**DESCRIPTION OF THE TASK**:
A word-for-word copy of the lines below, starting at the line with "Main draft.ods: [994,286,1349,548]" and ending at the last one, is what you should give. Omit every picture.
(RECORDS FOR THE TASK Opens)
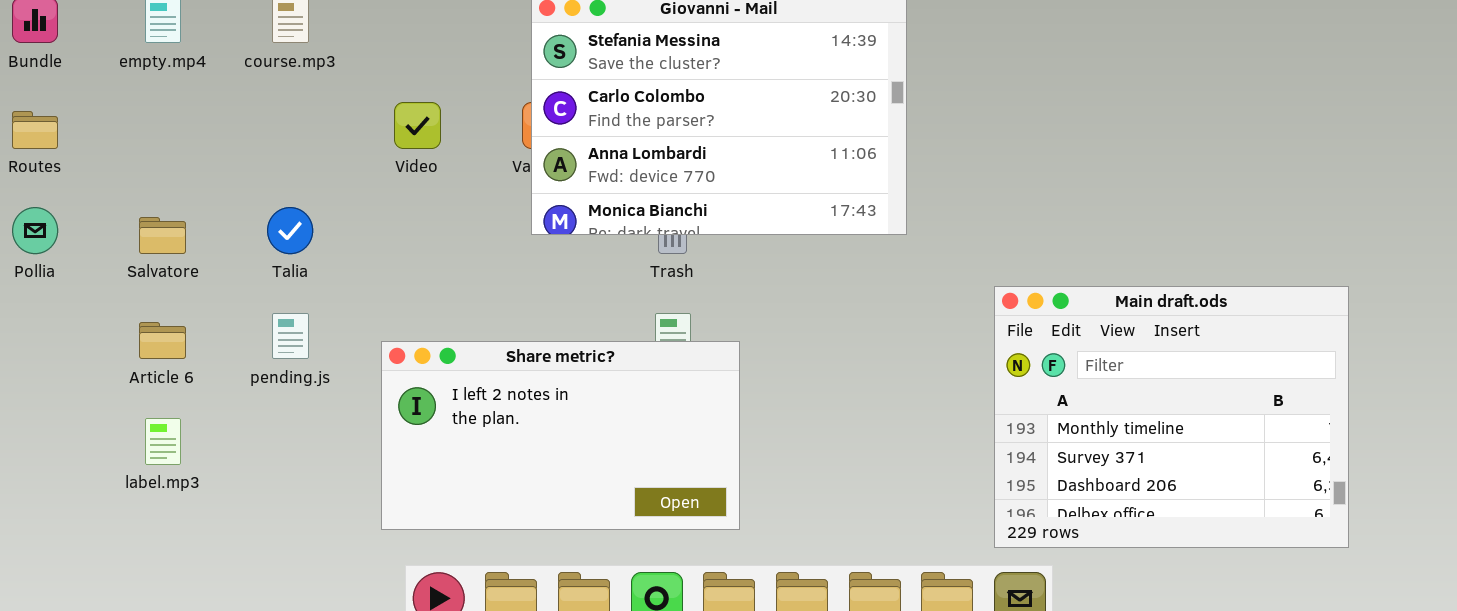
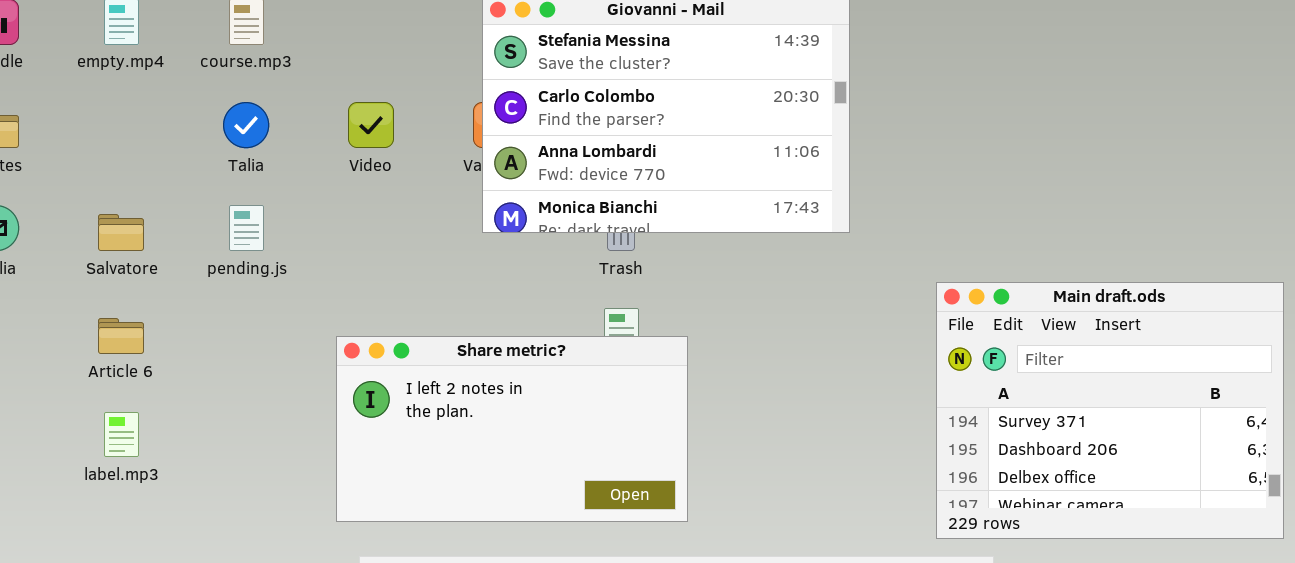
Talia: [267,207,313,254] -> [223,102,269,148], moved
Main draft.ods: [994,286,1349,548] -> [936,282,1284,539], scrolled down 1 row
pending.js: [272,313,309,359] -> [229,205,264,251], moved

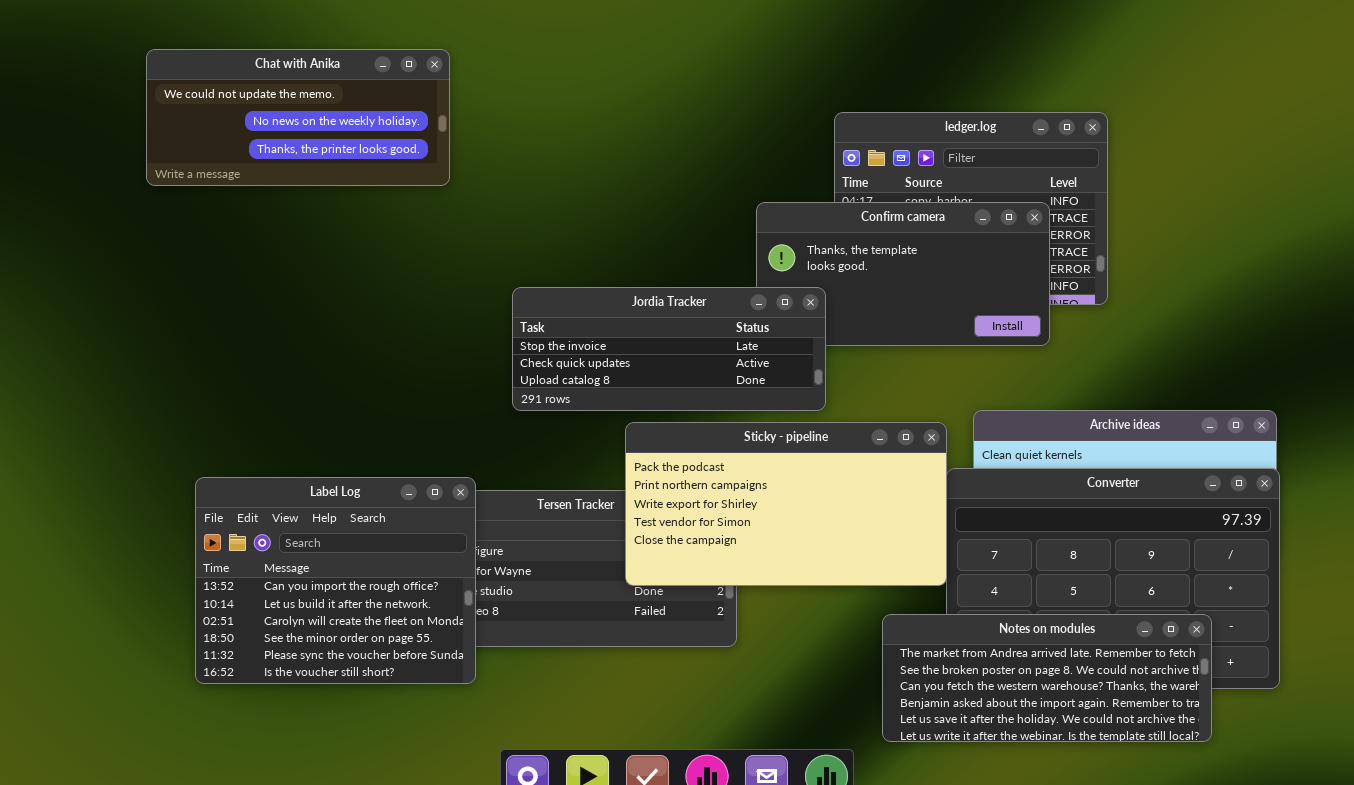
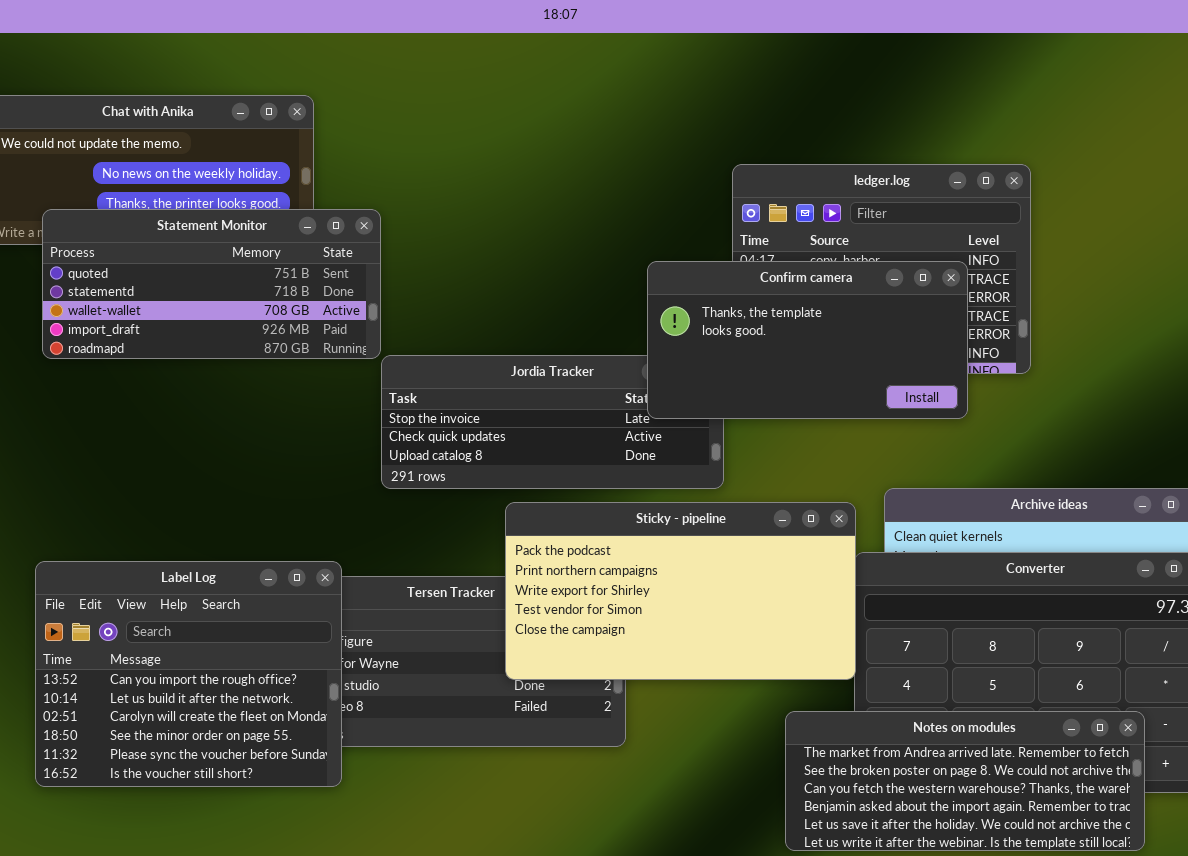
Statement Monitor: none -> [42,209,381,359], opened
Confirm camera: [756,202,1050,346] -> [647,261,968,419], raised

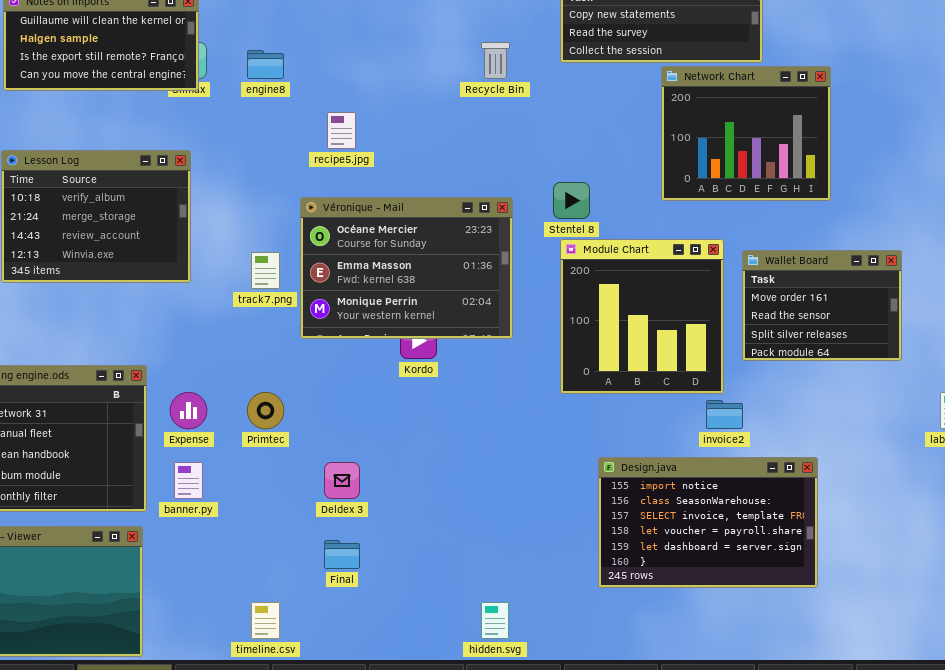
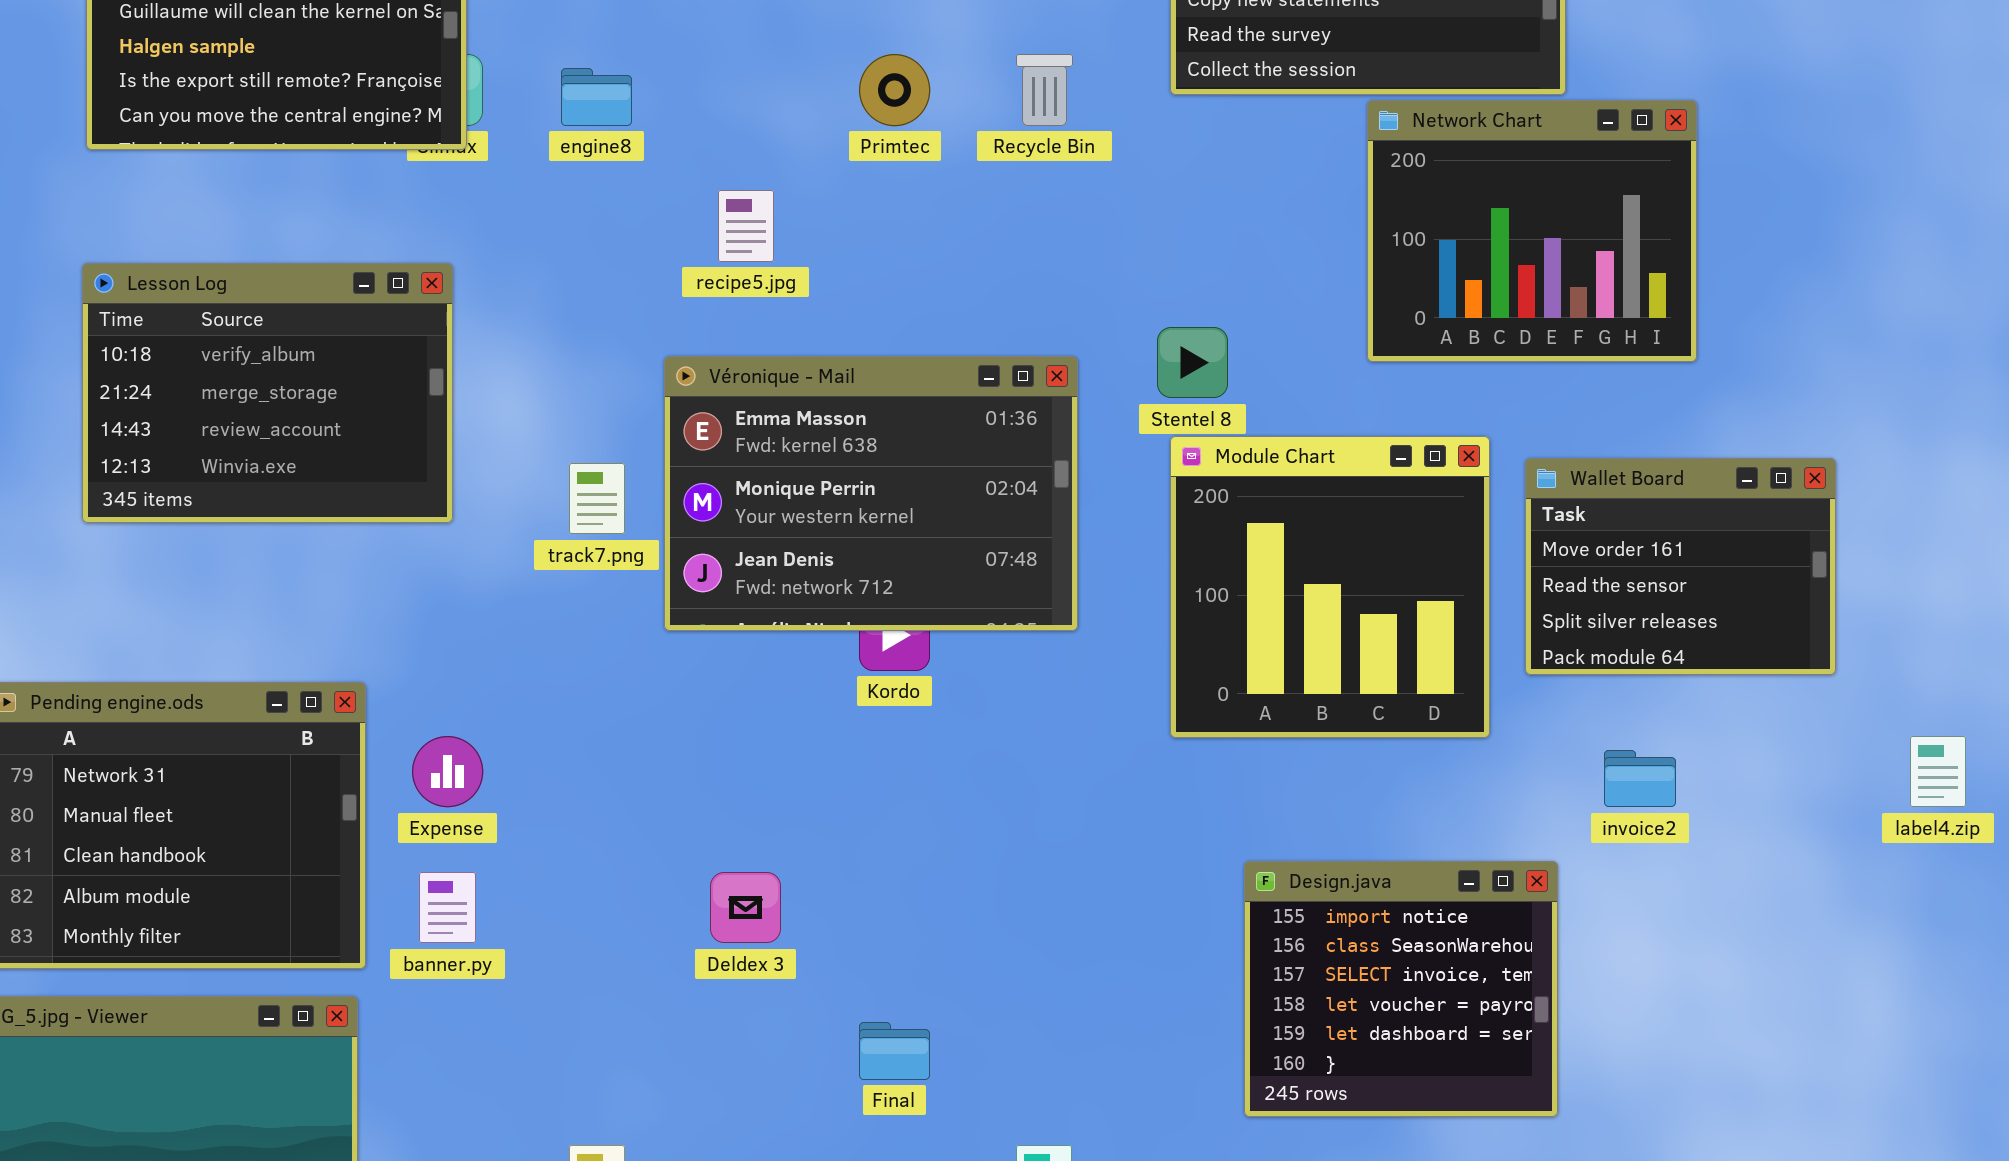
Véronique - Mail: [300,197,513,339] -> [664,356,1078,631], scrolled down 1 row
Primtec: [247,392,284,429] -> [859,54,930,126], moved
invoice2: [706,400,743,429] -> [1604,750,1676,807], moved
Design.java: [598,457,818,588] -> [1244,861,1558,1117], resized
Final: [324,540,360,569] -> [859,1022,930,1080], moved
(RECORDS FOR THE TASK Closes)
**ANSWER TO THIS TASK**:
Main draft.ods: [994,286,1349,548] -> [936,282,1284,539], scrolled down 1 row
pending.js: [272,313,309,359] -> [229,205,264,251], moved

Statement Monitor: none -> [42,209,381,359], opened
Confirm camera: [756,202,1050,346] -> [647,261,968,419], raised

Véronique - Mail: [300,197,513,339] -> [664,356,1078,631], scrolled down 1 row
Primtec: [247,392,284,429] -> [859,54,930,126], moved
invoice2: [706,400,743,429] -> [1604,750,1676,807], moved
Design.java: [598,457,818,588] -> [1244,861,1558,1117], resized
Final: [324,540,360,569] -> [859,1022,930,1080], moved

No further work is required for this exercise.